===== The data
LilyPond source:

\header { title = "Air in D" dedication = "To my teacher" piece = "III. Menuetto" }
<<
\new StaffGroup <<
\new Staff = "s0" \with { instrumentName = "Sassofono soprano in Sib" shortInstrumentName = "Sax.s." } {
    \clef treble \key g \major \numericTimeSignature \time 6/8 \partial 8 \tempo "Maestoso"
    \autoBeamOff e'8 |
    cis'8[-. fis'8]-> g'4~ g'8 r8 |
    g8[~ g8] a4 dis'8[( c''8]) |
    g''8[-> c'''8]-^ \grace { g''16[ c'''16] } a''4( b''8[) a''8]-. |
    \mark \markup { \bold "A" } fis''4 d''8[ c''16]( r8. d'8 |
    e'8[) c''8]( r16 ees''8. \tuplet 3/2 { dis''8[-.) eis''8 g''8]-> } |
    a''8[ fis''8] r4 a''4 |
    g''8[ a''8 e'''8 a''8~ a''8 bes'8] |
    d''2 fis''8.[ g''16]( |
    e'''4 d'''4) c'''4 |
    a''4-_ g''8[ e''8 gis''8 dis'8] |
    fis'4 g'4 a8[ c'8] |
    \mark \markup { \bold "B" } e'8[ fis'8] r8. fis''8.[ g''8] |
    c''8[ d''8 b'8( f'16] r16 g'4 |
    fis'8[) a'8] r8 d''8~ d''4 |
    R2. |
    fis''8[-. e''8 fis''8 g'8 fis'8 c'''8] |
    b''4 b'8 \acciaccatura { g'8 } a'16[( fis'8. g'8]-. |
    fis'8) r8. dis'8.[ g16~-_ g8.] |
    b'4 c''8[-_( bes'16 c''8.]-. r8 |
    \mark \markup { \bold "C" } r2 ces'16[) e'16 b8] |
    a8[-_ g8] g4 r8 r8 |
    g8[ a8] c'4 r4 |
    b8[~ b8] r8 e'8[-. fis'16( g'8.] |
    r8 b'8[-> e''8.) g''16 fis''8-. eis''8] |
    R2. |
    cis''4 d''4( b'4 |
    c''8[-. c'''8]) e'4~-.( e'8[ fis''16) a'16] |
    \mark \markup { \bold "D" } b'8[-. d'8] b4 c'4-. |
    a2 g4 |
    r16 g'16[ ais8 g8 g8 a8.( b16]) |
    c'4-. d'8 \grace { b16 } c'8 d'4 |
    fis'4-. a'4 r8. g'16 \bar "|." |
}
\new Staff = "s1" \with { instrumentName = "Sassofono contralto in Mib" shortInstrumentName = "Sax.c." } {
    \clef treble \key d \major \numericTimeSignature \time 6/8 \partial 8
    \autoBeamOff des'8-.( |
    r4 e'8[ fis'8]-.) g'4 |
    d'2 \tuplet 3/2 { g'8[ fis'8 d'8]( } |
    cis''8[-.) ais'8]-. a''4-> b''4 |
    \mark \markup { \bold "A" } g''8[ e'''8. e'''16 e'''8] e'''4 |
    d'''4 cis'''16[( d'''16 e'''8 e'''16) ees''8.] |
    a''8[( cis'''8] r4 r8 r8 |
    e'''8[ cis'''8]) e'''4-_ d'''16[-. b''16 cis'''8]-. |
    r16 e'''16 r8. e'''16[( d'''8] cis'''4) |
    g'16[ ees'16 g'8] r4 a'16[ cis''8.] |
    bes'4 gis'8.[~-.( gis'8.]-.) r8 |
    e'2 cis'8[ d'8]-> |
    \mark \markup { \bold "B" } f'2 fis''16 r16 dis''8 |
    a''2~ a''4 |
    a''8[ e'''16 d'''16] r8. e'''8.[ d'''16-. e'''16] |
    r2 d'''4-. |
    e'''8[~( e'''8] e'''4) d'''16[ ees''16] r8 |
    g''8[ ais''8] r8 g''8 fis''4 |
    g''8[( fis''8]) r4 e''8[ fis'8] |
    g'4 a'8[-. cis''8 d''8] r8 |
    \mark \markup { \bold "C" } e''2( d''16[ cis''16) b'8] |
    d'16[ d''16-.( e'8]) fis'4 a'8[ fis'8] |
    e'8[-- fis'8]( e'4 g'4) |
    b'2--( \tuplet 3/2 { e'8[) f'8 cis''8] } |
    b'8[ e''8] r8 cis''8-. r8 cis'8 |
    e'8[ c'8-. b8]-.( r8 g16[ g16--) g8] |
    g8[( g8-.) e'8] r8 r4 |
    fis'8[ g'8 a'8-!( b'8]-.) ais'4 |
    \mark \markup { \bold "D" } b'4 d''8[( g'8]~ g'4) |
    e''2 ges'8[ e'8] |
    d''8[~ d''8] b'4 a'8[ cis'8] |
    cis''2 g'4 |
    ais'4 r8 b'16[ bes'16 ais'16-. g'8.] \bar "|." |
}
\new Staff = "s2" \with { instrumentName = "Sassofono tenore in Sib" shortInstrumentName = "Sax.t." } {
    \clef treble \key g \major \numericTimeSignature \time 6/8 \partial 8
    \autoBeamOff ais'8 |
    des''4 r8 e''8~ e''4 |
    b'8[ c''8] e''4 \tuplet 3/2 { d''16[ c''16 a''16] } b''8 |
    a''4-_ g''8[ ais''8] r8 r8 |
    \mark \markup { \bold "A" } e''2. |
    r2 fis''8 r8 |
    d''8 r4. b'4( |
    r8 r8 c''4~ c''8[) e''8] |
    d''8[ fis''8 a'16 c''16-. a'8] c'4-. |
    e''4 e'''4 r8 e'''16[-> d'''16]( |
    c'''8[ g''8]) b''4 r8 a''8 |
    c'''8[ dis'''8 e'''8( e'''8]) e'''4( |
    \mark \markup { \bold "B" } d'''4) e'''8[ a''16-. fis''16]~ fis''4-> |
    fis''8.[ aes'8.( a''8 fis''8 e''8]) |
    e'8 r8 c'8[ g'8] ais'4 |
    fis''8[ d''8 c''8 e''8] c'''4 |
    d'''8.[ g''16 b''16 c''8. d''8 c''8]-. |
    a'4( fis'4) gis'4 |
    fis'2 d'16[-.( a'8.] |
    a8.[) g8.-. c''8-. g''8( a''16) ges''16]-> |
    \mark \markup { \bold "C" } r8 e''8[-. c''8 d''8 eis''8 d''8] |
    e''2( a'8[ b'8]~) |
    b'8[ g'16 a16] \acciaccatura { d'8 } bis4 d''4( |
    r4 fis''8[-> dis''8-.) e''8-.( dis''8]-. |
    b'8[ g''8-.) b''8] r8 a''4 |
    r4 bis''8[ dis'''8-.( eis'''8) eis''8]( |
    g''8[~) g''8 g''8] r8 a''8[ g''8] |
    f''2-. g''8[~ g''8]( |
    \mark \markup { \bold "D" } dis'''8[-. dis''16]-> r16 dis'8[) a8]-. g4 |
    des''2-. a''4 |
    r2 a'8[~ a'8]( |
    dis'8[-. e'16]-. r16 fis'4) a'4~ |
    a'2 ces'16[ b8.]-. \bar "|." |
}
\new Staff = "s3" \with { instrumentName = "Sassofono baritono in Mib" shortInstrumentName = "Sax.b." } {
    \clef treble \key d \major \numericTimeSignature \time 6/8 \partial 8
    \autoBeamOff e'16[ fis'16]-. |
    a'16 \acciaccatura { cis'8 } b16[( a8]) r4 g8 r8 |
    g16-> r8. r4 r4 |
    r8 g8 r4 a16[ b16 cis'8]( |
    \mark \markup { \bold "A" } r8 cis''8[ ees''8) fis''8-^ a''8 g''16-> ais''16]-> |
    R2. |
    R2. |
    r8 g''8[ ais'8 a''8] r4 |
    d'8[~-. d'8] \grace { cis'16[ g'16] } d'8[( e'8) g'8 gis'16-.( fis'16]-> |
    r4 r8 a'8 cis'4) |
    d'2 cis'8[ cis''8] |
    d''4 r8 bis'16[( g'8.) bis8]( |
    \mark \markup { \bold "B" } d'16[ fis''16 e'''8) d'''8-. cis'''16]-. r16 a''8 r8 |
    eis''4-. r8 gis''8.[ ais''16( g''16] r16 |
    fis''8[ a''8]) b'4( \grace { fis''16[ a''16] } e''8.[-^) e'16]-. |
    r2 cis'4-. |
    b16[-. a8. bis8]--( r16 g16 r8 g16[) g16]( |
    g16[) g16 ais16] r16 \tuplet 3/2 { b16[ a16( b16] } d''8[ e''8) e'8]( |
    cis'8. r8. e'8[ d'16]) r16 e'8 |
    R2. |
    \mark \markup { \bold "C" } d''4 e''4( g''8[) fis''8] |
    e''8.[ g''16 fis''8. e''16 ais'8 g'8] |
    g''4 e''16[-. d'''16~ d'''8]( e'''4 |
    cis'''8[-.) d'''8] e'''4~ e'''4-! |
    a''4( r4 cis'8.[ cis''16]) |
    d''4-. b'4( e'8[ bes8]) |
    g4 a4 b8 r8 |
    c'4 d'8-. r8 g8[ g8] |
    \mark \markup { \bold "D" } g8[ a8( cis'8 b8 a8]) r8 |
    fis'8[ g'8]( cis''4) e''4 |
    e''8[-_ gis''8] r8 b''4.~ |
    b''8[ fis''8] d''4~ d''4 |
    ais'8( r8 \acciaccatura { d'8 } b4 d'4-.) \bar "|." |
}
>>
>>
==========
## Task instructions
Count the lines of the data that contain the string "treble", treating case as significant. Give only the number.

## Reply
4